## Exercise directions
What the response needs is every record, repeated verbatim, and no images.

(Task input)

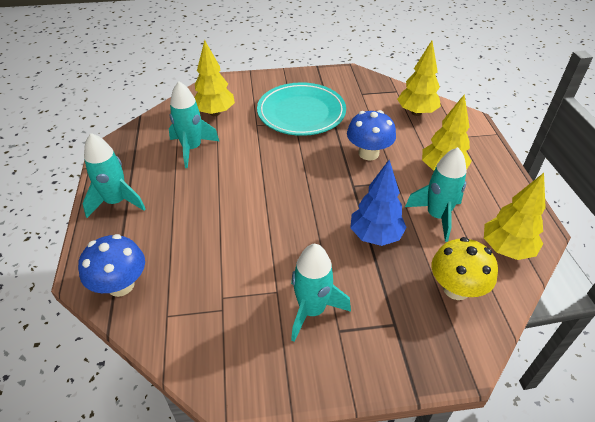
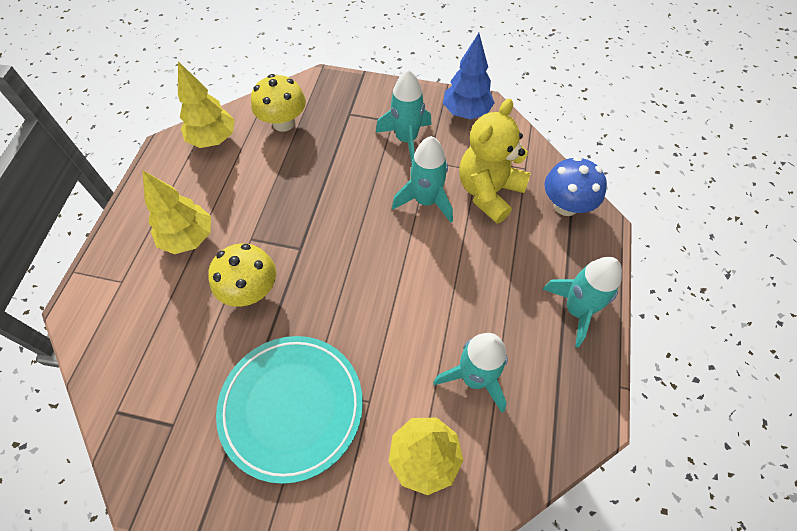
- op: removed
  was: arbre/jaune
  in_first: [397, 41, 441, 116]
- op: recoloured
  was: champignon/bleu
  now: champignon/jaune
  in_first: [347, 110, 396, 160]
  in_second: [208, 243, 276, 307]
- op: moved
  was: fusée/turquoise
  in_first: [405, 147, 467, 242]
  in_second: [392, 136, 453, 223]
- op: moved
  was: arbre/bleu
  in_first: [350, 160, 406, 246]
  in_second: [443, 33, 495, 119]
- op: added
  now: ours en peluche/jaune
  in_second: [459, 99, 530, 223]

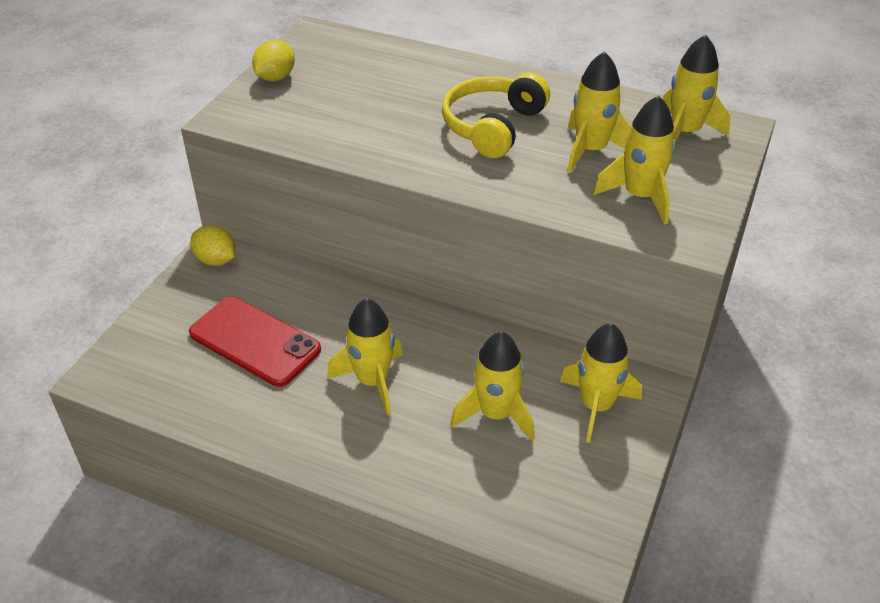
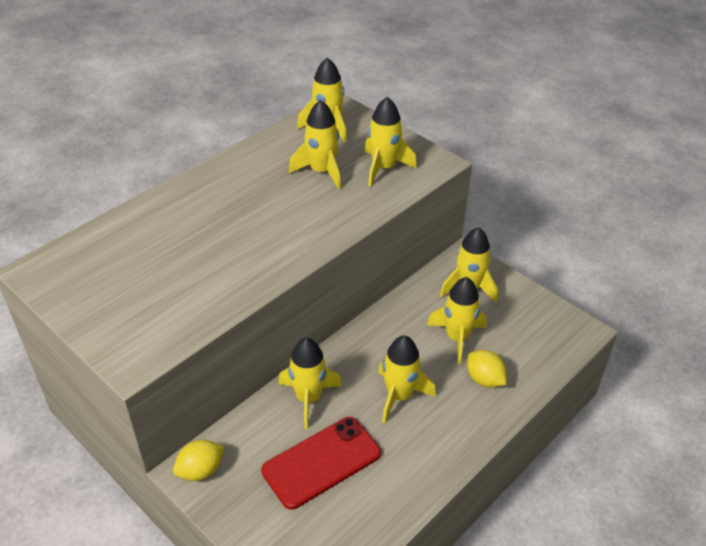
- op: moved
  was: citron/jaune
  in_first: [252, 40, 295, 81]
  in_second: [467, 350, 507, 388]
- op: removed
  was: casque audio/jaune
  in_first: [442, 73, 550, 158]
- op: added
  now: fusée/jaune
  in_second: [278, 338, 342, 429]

(End Task input)

## Task solution
- op: removed
  was: arbre/jaune
  in_first: [397, 41, 441, 116]
- op: recoloured
  was: champignon/bleu
  now: champignon/jaune
  in_first: [347, 110, 396, 160]
  in_second: [208, 243, 276, 307]
- op: moved
  was: fusée/turquoise
  in_first: [405, 147, 467, 242]
  in_second: [392, 136, 453, 223]
- op: moved
  was: arbre/bleu
  in_first: [350, 160, 406, 246]
  in_second: [443, 33, 495, 119]
- op: added
  now: ours en peluche/jaune
  in_second: [459, 99, 530, 223]

- op: moved
  was: citron/jaune
  in_first: [252, 40, 295, 81]
  in_second: [467, 350, 507, 388]
- op: removed
  was: casque audio/jaune
  in_first: [442, 73, 550, 158]
- op: added
  now: fusée/jaune
  in_second: [278, 338, 342, 429]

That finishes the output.